Records:
=== Section Start ===

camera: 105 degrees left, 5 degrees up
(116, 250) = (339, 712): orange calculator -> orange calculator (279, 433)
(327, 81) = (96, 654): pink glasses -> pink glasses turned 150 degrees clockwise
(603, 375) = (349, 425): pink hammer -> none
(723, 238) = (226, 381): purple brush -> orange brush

=== Section End ===
=== Section Start ===

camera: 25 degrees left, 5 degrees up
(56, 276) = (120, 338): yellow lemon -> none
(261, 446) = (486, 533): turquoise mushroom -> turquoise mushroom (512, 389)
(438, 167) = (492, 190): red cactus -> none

=== Section End ===

Task to carry out: Print exactly the lines above, between the one holding "camera: 105 degrees left, 5 degrees up" and the one holding "(723, 238) = (226, 381): purple", inclusive, and nothing besides.

Solved problem:
camera: 105 degrees left, 5 degrees up
(116, 250) = (339, 712): orange calculator -> orange calculator (279, 433)
(327, 81) = (96, 654): pink glasses -> pink glasses turned 150 degrees clockwise
(603, 375) = (349, 425): pink hammer -> none
(723, 238) = (226, 381): purple brush -> orange brush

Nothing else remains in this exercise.